[EXERCISE INPUTS]
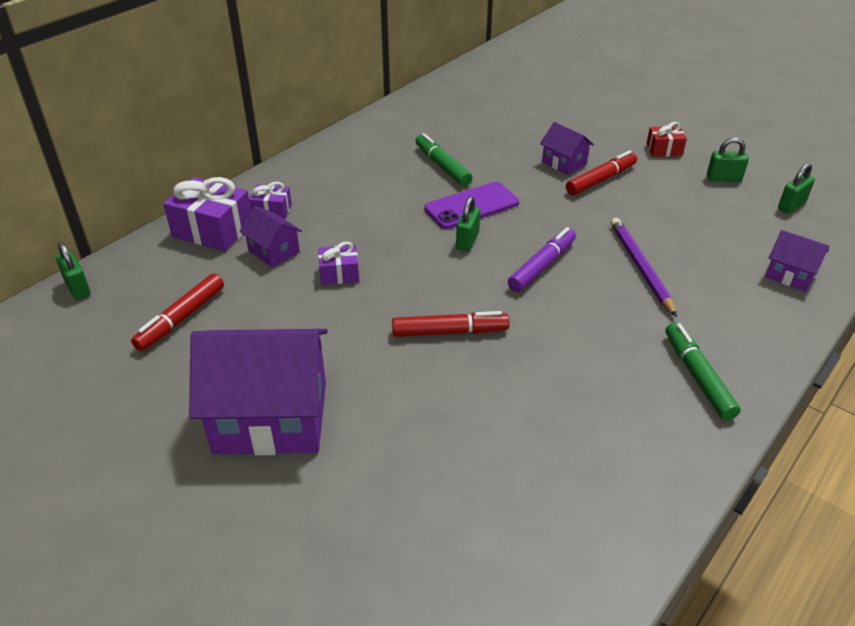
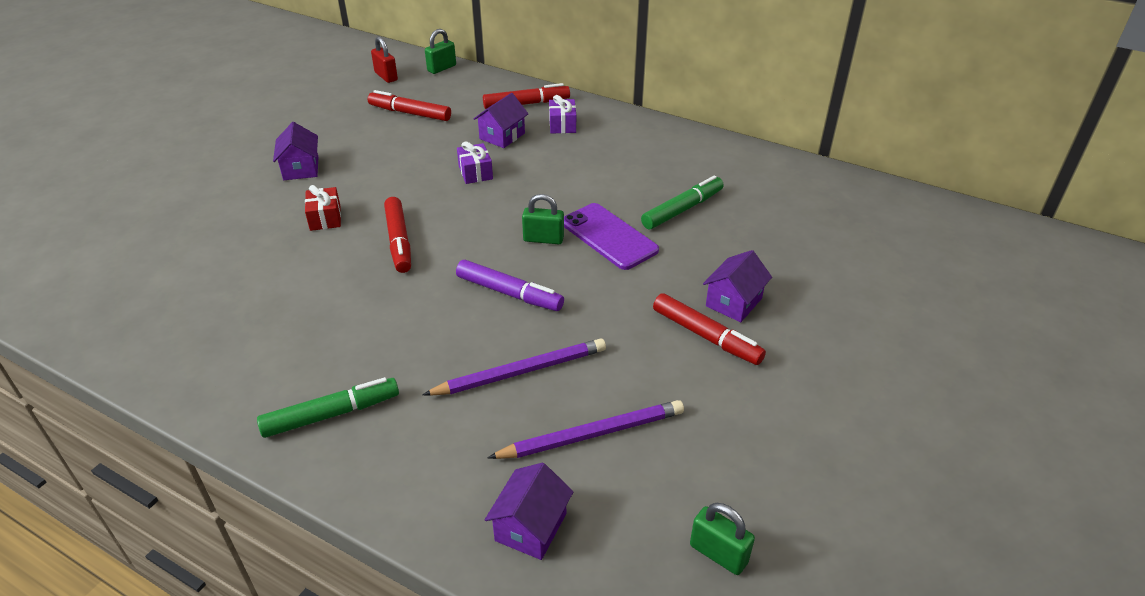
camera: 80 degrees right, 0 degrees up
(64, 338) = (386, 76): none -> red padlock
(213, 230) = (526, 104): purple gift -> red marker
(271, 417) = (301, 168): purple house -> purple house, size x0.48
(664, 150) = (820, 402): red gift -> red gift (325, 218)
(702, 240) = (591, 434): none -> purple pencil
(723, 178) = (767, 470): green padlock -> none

[INSTRUCTIONS TO FOLLOW] Identify the lines in the entries that hold "padlock" and return each one.

[RESPONSE AREA]
(64, 338) = (386, 76): none -> red padlock
(723, 178) = (767, 470): green padlock -> none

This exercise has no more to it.